(Scene image comparisons)

------------------------------------------------------------

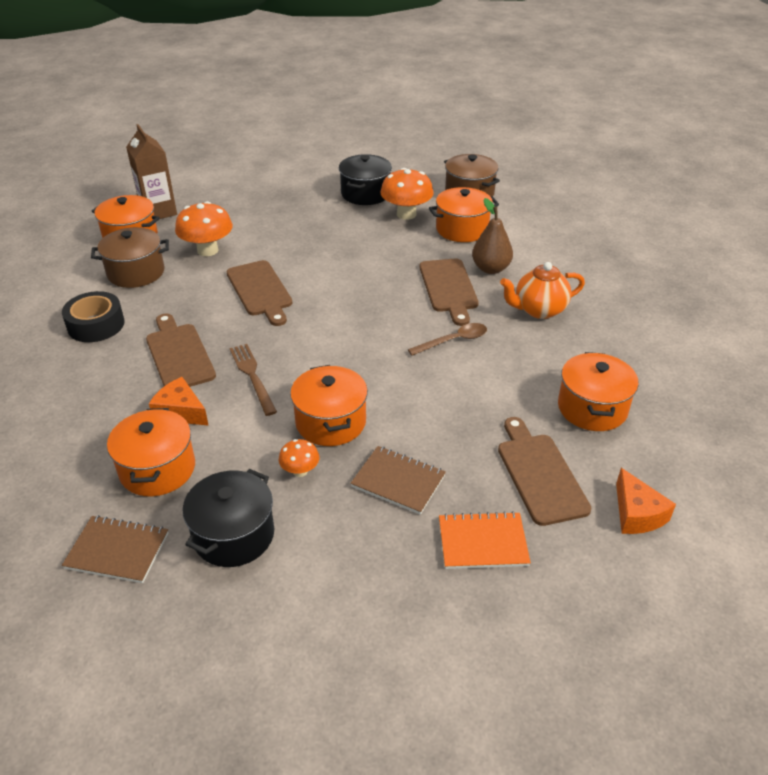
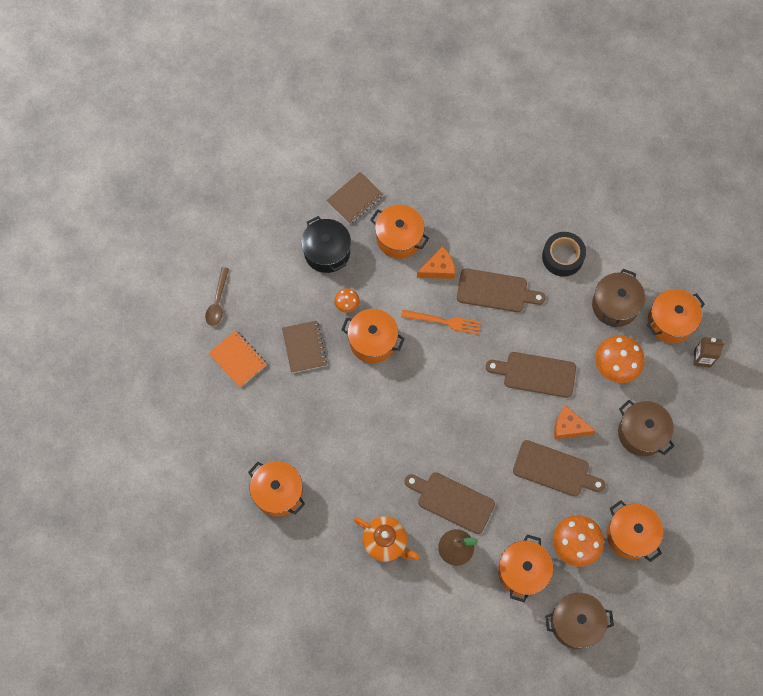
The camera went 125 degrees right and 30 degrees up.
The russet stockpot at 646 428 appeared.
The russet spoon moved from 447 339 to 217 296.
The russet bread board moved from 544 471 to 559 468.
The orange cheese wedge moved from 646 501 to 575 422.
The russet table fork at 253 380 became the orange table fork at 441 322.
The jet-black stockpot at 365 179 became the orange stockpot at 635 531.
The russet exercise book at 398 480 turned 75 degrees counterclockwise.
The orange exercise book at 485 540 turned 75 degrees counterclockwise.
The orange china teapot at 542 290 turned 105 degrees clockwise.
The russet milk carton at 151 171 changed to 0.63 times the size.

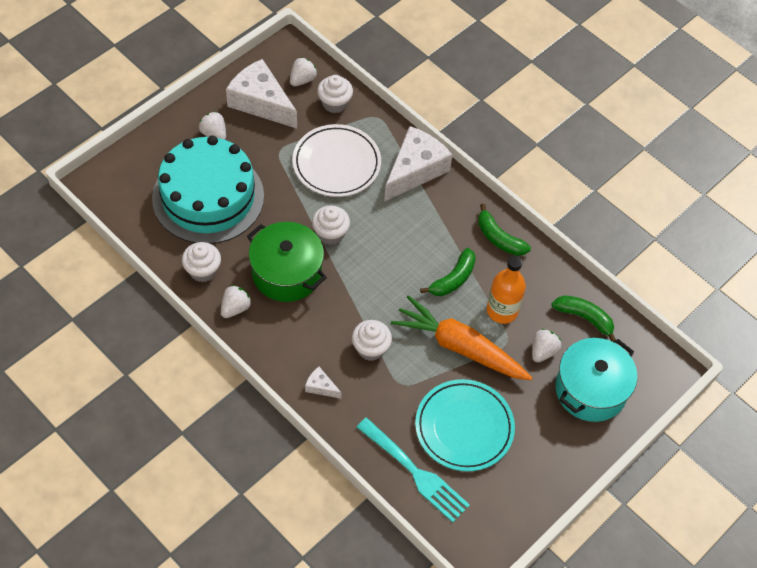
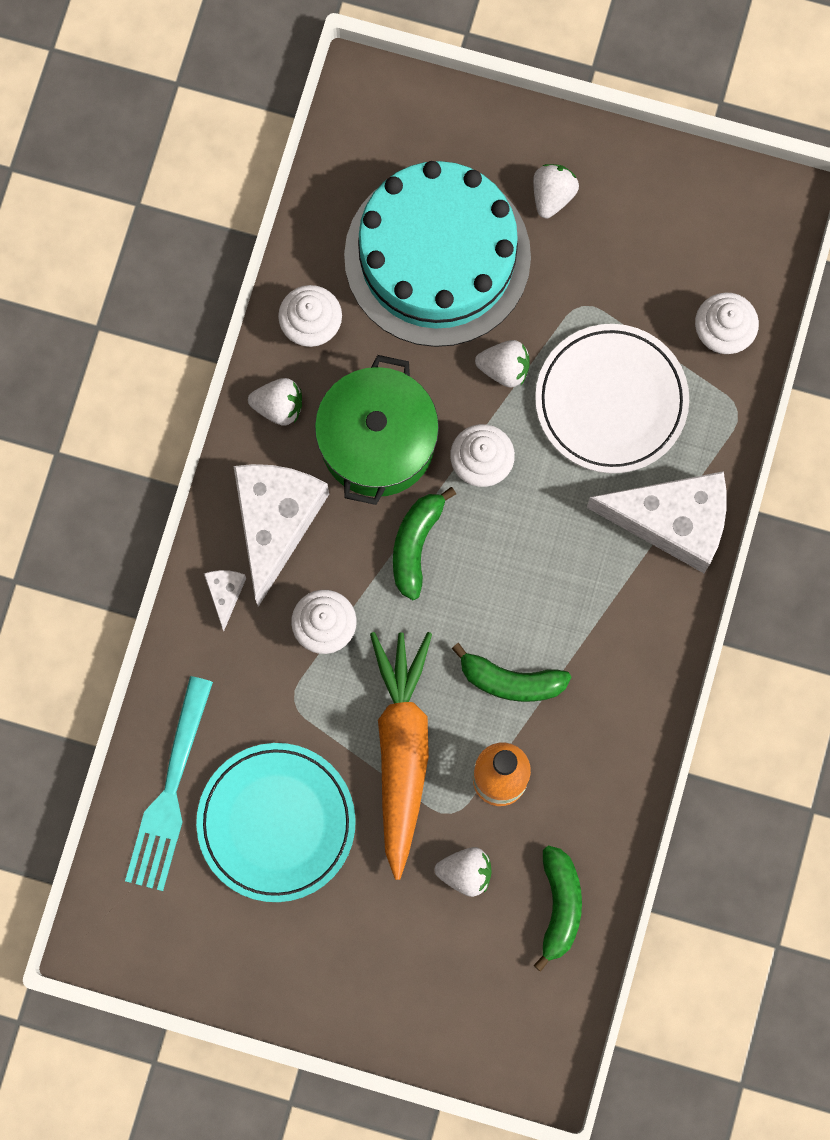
The camera went 65 degrees right and 20 degrees up.
The turquoise stockpot at 596 380 disappeared.
The snow-white cheese wedge moved from 261 93 to 281 535.
The snow-white toy strawberry moved from 303 71 to 502 364.
The leaf-green banana fruit moved from 504 230 to 424 543.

------------------------------------------------------------

Each record above goes into the copy word for word; the pictures do not.

Exercise solution:
The camera went 125 degrees right and 30 degrees up.
The russet stockpot at 646 428 appeared.
The russet spoon moved from 447 339 to 217 296.
The russet bread board moved from 544 471 to 559 468.
The orange cheese wedge moved from 646 501 to 575 422.
The russet table fork at 253 380 became the orange table fork at 441 322.
The jet-black stockpot at 365 179 became the orange stockpot at 635 531.
The russet exercise book at 398 480 turned 75 degrees counterclockwise.
The orange exercise book at 485 540 turned 75 degrees counterclockwise.
The orange china teapot at 542 290 turned 105 degrees clockwise.
The russet milk carton at 151 171 changed to 0.63 times the size.

The camera went 65 degrees right and 20 degrees up.
The turquoise stockpot at 596 380 disappeared.
The snow-white cheese wedge moved from 261 93 to 281 535.
The snow-white toy strawberry moved from 303 71 to 502 364.
The leaf-green banana fruit moved from 504 230 to 424 543.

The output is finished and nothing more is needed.